DATA BLOCK>
######

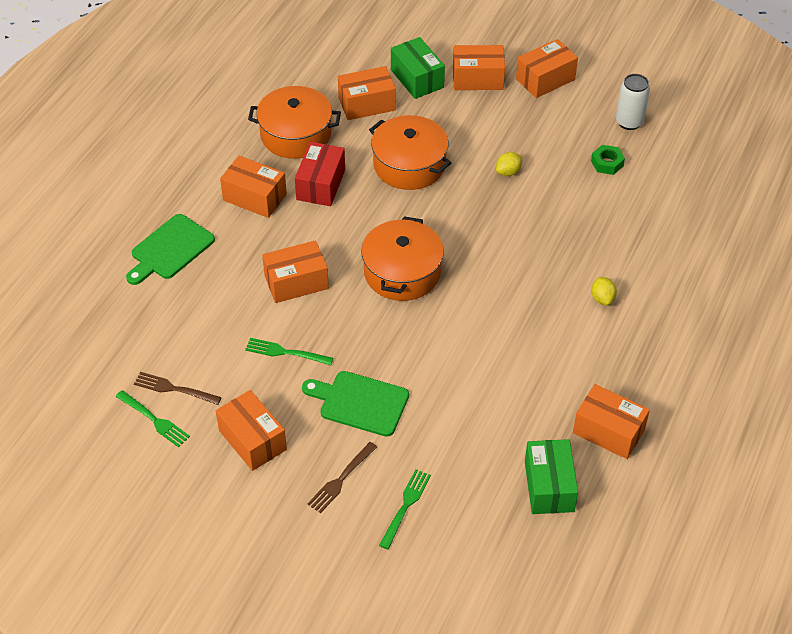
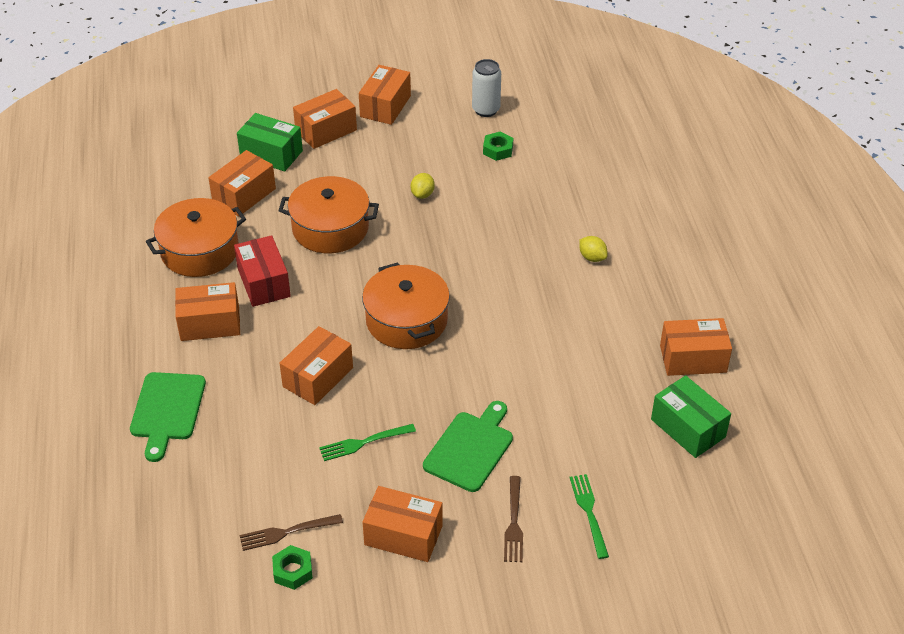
camera: 35 degrees left, 5 degrees down
(154, 420) = (293, 571): green fork -> green nut
(360, 402) = (470, 448): green cutting board -> green cutting board turned 135 degrees clockwise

######

Omit the pictures, then set down all the remaining data exactly as given.

RESULT FOR THIS EXERCISE>
camera: 35 degrees left, 5 degrees down
(154, 420) = (293, 571): green fork -> green nut
(360, 402) = (470, 448): green cutting board -> green cutting board turned 135 degrees clockwise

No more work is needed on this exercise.